Coordinate change listings:
----------------------------------------

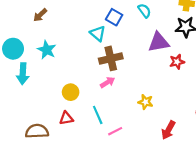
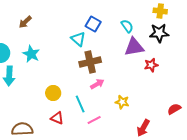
cyan semicircle: (144, 11) -> (127, 26), moved
pink arrow: (108, 82) -> (97, 84), moved
cyan line: (98, 115) -> (80, 104), moved
red triangle: (66, 118) -> (57, 118), moved, turned 32
pink line: (115, 131) -> (94, 120), moved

----------------------------------------

# EXERCISE DESCRIPTION
Reproduce nothing but the lines from the line containing "red triangle: (66, 118)" to the last line of the data, each exactly as written.

# ANSWER TO THIS TASK
red triangle: (66, 118) -> (57, 118), moved, turned 32
pink line: (115, 131) -> (94, 120), moved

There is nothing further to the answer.